◆ Records drawn from a dataset ◆

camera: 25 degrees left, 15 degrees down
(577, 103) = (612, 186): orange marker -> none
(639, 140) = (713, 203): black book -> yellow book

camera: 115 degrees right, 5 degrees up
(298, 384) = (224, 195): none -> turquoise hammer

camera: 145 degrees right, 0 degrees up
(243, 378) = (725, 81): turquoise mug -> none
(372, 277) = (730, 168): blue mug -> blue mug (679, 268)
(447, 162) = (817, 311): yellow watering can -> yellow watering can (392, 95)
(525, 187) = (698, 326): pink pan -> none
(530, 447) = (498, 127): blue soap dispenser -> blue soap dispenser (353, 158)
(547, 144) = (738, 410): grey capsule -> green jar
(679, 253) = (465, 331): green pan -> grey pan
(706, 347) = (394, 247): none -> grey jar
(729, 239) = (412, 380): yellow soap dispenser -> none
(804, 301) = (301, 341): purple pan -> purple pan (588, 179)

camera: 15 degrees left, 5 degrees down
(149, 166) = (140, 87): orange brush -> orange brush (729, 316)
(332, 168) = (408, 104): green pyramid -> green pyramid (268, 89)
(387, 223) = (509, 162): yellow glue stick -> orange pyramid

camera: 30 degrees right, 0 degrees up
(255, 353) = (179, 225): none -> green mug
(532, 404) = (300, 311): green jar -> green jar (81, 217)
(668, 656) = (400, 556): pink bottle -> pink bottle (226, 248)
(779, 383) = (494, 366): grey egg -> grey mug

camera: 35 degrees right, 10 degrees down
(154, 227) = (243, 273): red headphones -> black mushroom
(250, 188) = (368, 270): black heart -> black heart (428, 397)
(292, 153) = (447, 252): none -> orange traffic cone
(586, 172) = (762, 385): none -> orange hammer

◆ EXERCISE REQUIREMENTS ◆
Your answer must consist solely of the lines above between the line holding "(639, 140) = (713, 203): black" and the line holding "(547, 144) = (738, 410): grey", inclusive, copied exactly.

◆ RESPONSE BOX ◆
(639, 140) = (713, 203): black book -> yellow book

camera: 115 degrees right, 5 degrees up
(298, 384) = (224, 195): none -> turquoise hammer

camera: 145 degrees right, 0 degrees up
(243, 378) = (725, 81): turquoise mug -> none
(372, 277) = (730, 168): blue mug -> blue mug (679, 268)
(447, 162) = (817, 311): yellow watering can -> yellow watering can (392, 95)
(525, 187) = (698, 326): pink pan -> none
(530, 447) = (498, 127): blue soap dispenser -> blue soap dispenser (353, 158)
(547, 144) = (738, 410): grey capsule -> green jar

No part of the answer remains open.